ACTIVITY: Return copies of the lines below that mention "blue".

[STORED DATA Boundary: Start]

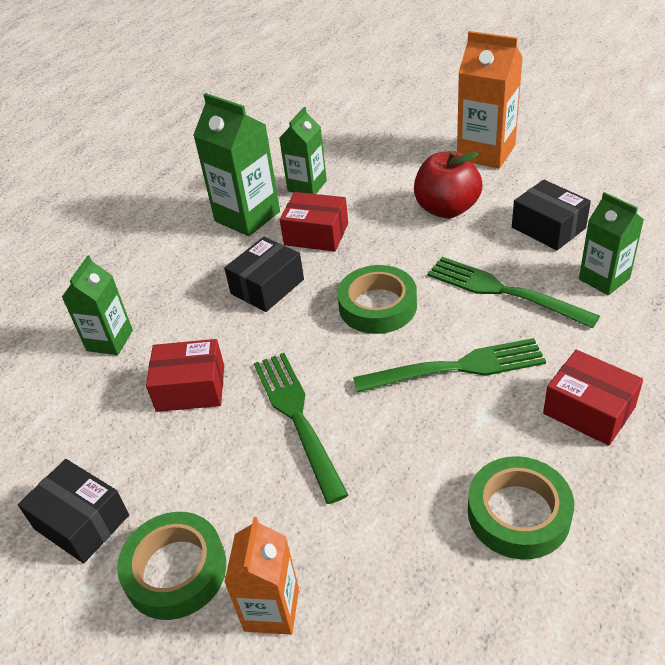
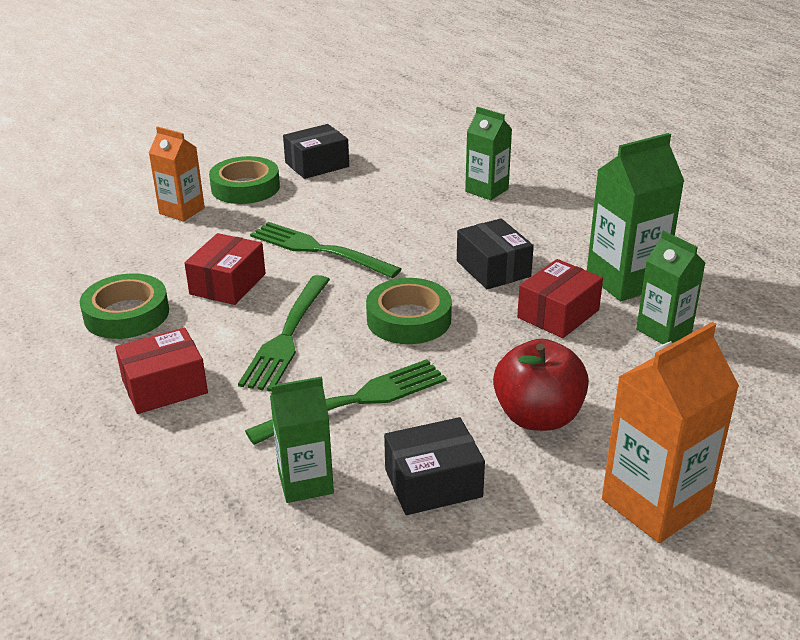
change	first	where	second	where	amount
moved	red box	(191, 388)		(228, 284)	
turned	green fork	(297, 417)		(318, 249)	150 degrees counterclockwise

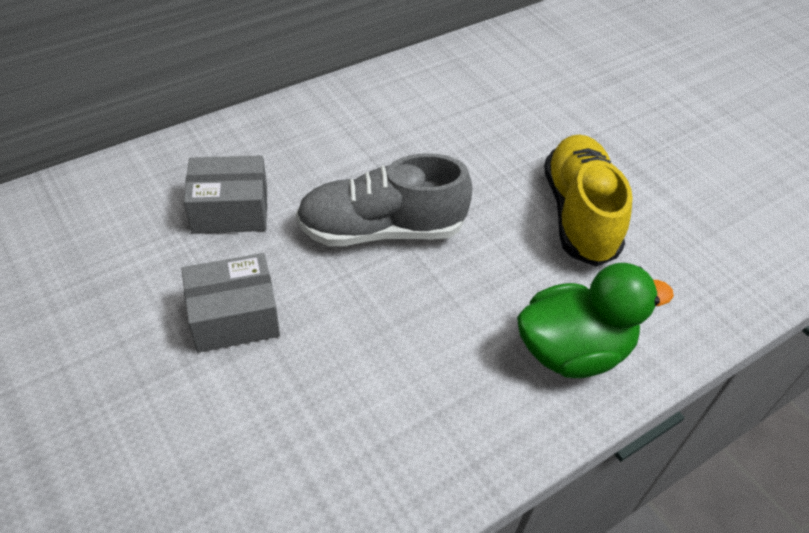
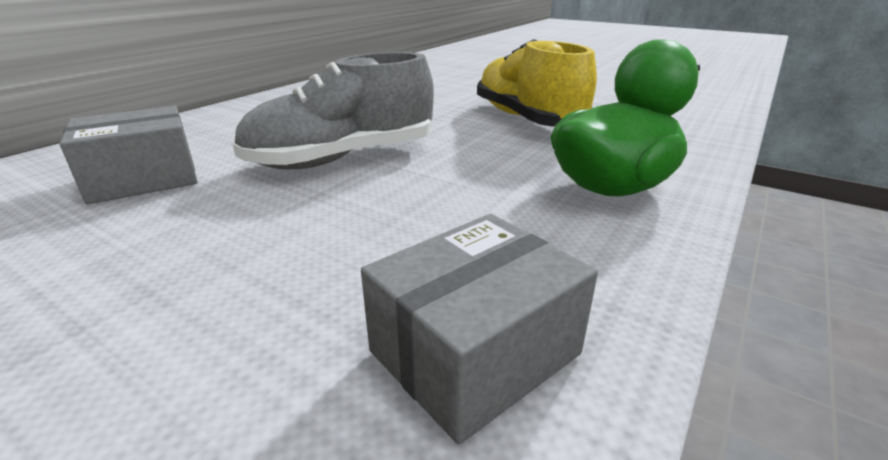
change	first	where	second	where	amount
moved	grey box	(234, 317)		(475, 352)	

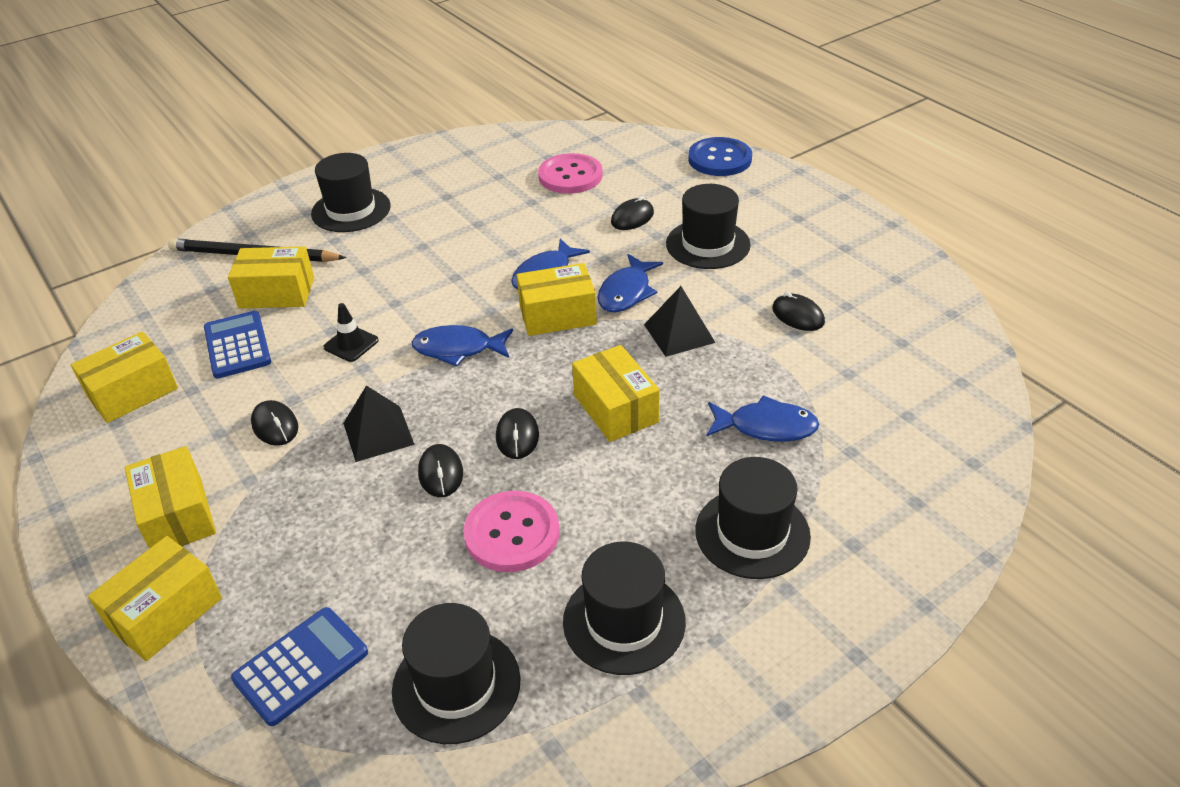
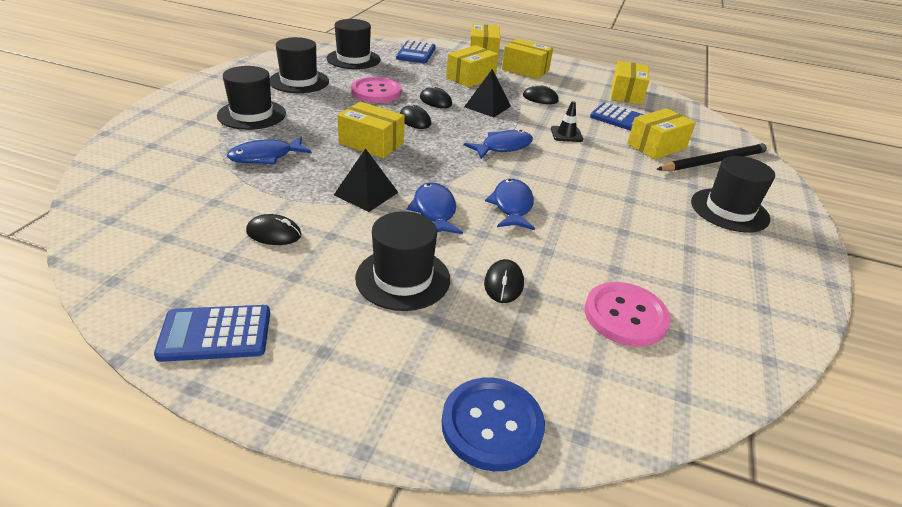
change	first	where	second	where	amount
moved	yellow box	(557, 315)		(471, 77)	
added			blue calculator	(215, 334)	

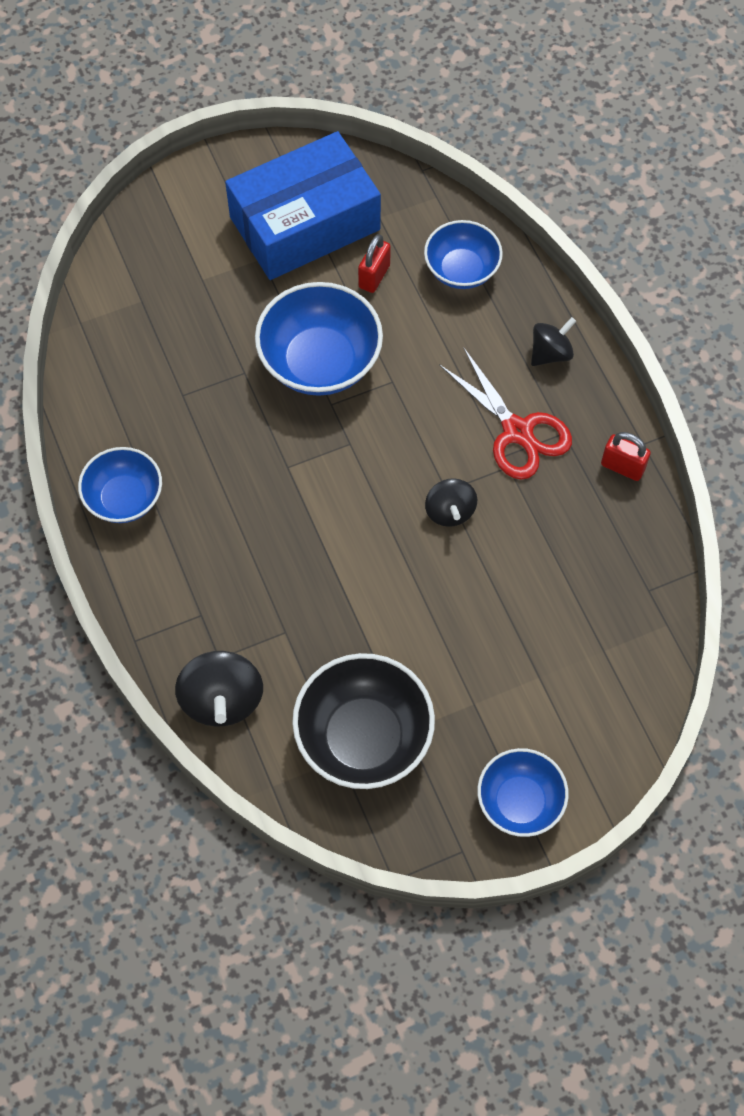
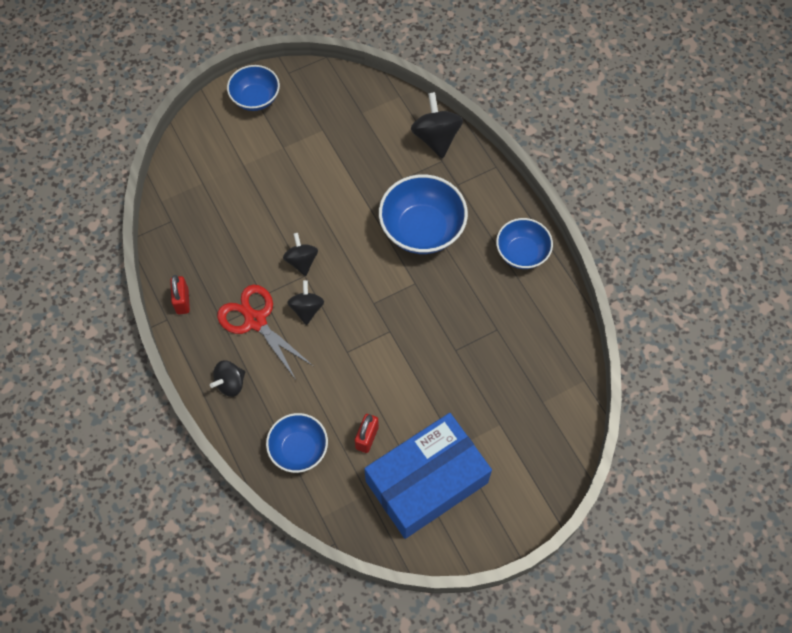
change	first	where	second	where	amount
moved	blue bowl	(320, 362)		(422, 229)	
turned	red padlock	(622, 467)		(182, 301)	60 degrees clockwise
removed	black bowl	(363, 737)			
added			black spinning top	(307, 309)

[STORED DATA Boundary: End]

RESPONSE BELOW:
added			blue calculator	(215, 334)	
moved	blue bowl	(320, 362)		(422, 229)	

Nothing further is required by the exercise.